## Input for this task

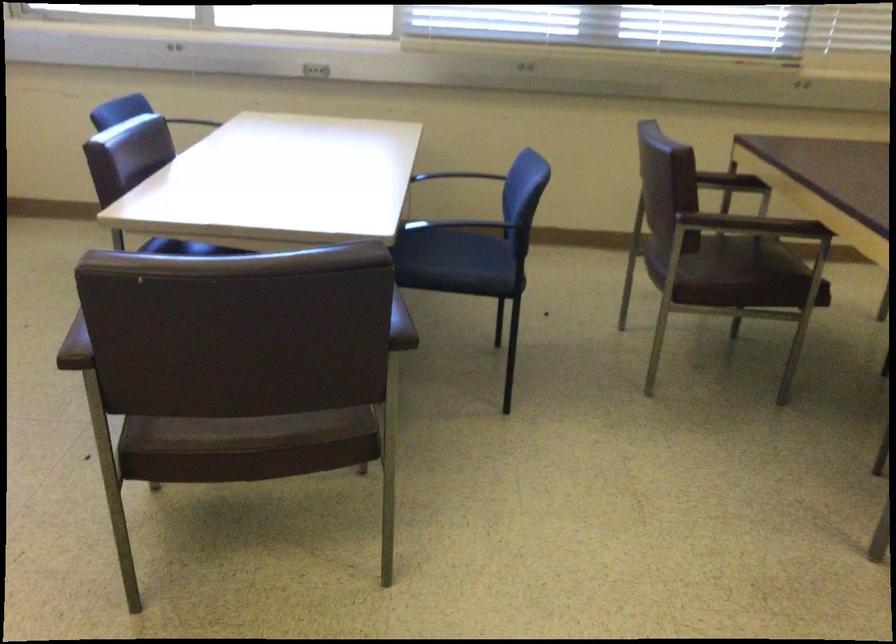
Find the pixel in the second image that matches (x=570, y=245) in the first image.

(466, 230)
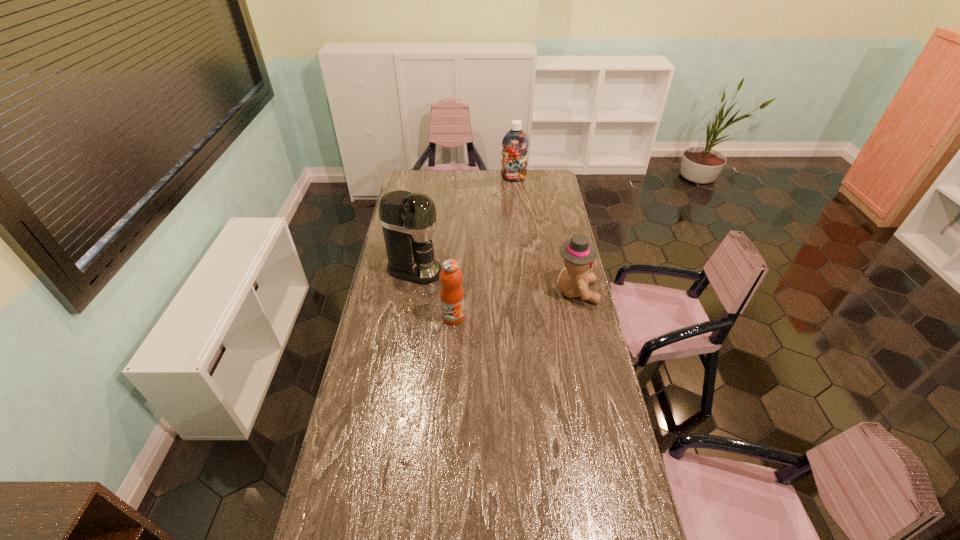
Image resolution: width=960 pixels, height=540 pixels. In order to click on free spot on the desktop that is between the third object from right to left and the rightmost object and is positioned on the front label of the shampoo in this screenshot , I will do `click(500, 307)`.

* * *

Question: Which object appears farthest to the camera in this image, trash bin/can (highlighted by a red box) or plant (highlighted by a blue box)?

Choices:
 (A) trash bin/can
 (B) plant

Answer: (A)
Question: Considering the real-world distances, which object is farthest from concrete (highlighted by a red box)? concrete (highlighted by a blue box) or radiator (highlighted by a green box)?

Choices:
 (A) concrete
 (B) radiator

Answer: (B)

## What you should do
Select each line of the rows above that contains the string "radiator" and copy those lines in full.

## Exercise solution
Question: Considering the real-world distances, which object is farthest from concrete (highlighted by a red box)? concrete (highlighted by a blue box) or radiator (highlighted by a green box)?
 (B) radiator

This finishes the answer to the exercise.